Data block section start
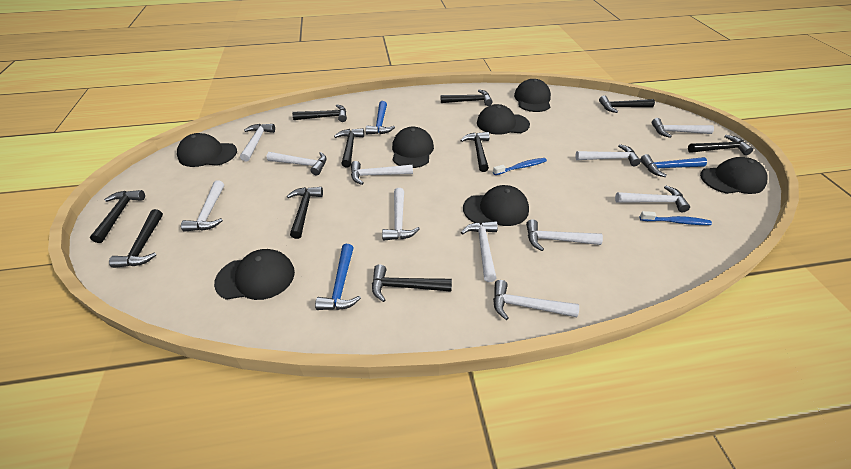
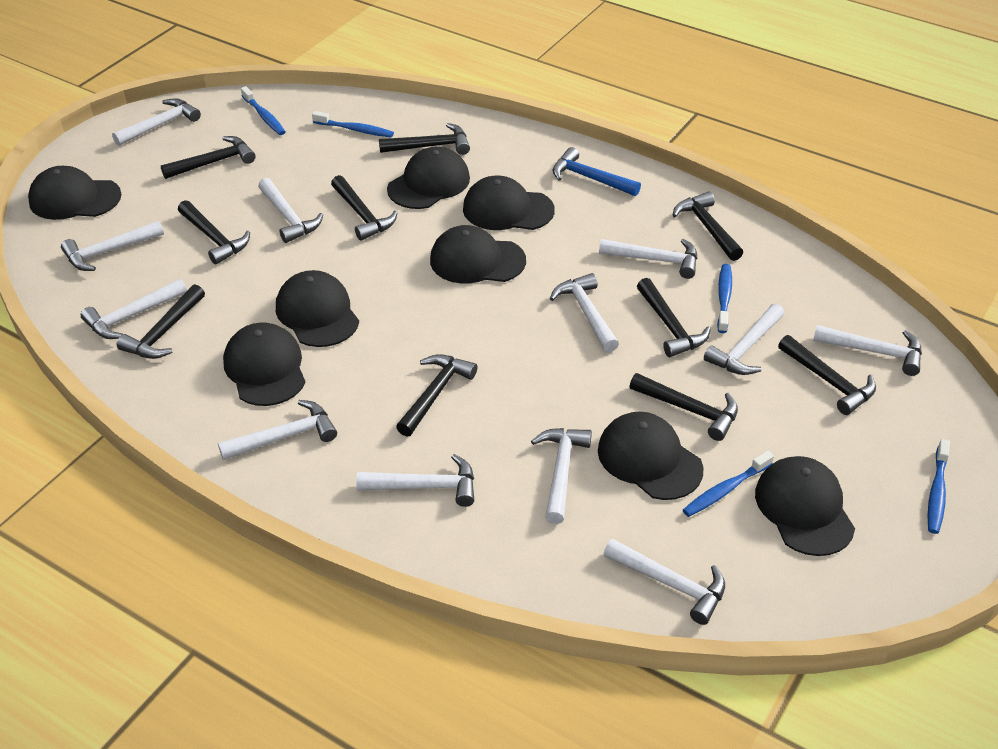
black cap: 7 -> 8
blue hammer: 3 -> 1
blue toothbrush: 2 -> 5
white hammer: 11 -> 12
Data block section end
• [Exercise details]
Write out every line of the listing exactly as written, and leave the pictures out.

• [Answer space]
black cap: 7 -> 8
blue hammer: 3 -> 1
blue toothbrush: 2 -> 5
white hammer: 11 -> 12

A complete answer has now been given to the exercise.